Material shown:

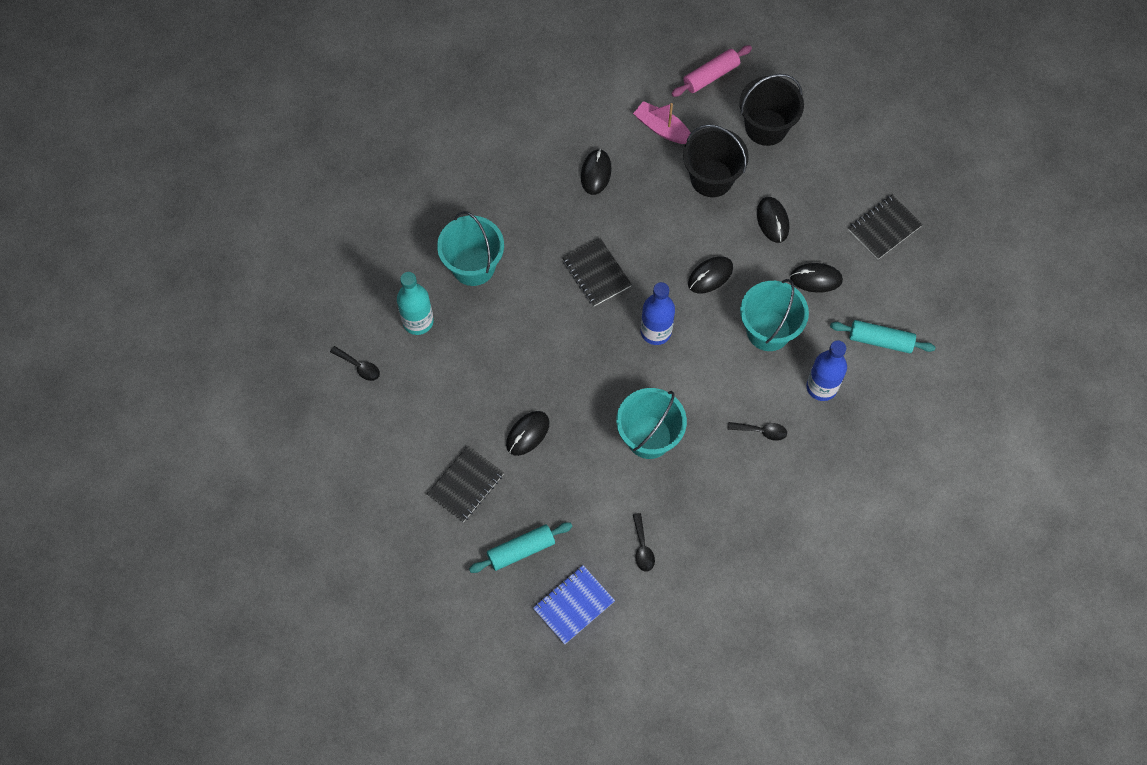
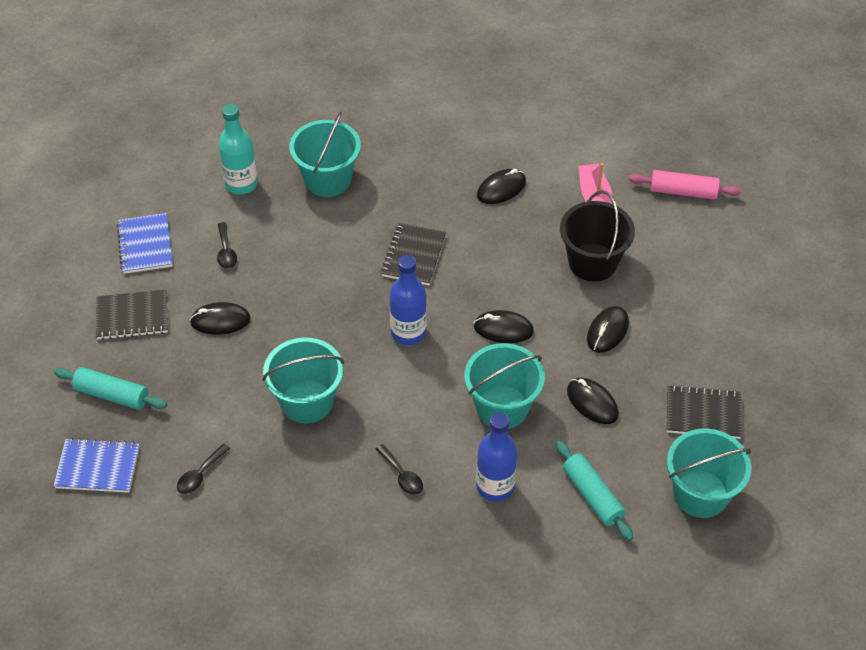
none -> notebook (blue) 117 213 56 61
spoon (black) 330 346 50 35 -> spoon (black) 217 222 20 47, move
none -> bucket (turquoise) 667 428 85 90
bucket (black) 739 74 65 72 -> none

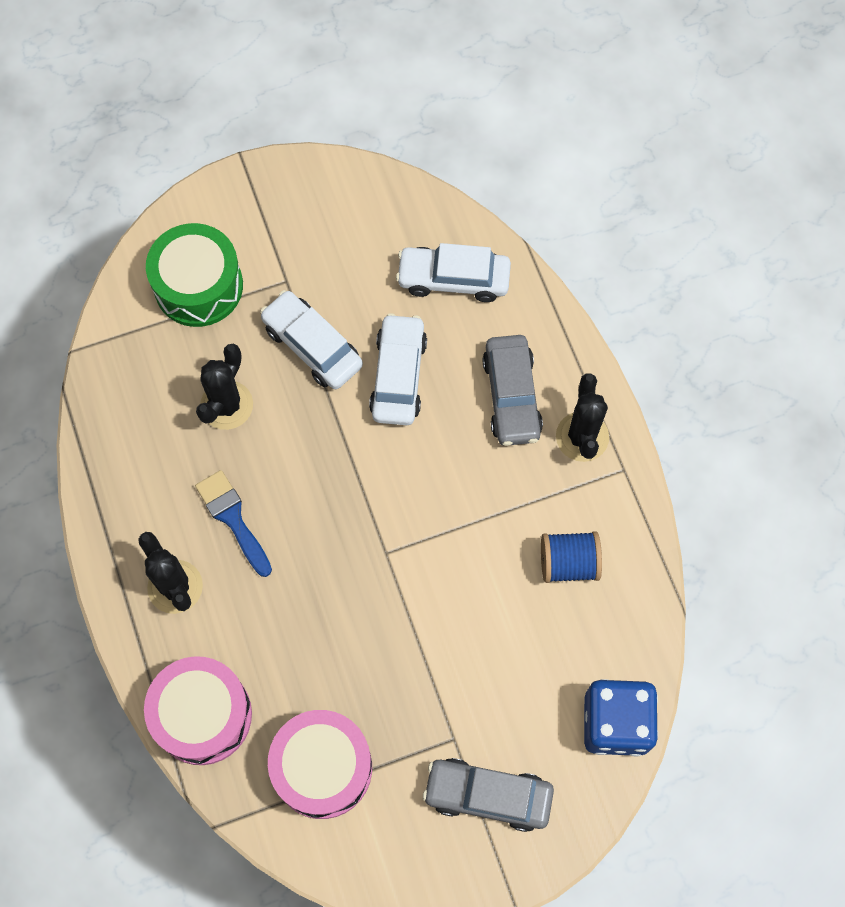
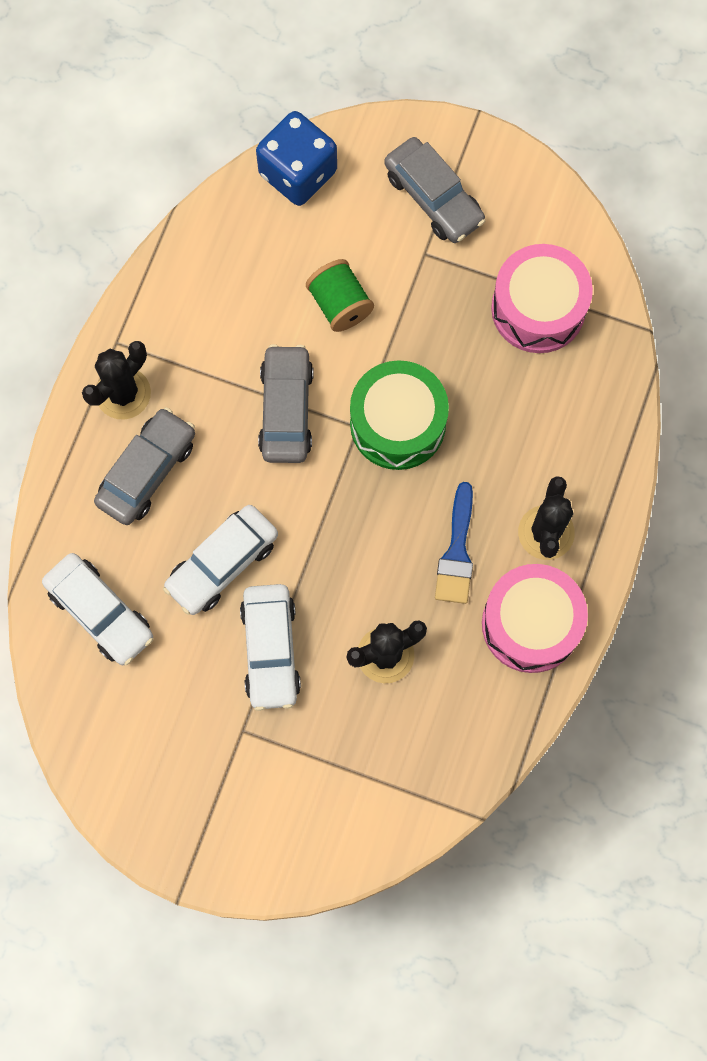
none -> car (grey) 258 344 55 119
none -> spool (green) 306 259 68 73
drum (green) 146 223 97 104 -> drum (green) 350 360 99 110, move
drum (pink) 144 656 108 109 -> drum (pink) 482 564 106 109, move
spool (blue) 541 531 61 52 -> none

Problem to work on: With all pictures omitted, return exactly the lines from the one containing "none -> bucket (turquoise) 667 428 85 90" through the end of the entries above.

Exercise answer:
none -> bucket (turquoise) 667 428 85 90
bucket (black) 739 74 65 72 -> none

none -> car (grey) 258 344 55 119
none -> spool (green) 306 259 68 73
drum (green) 146 223 97 104 -> drum (green) 350 360 99 110, move
drum (pink) 144 656 108 109 -> drum (pink) 482 564 106 109, move
spool (blue) 541 531 61 52 -> none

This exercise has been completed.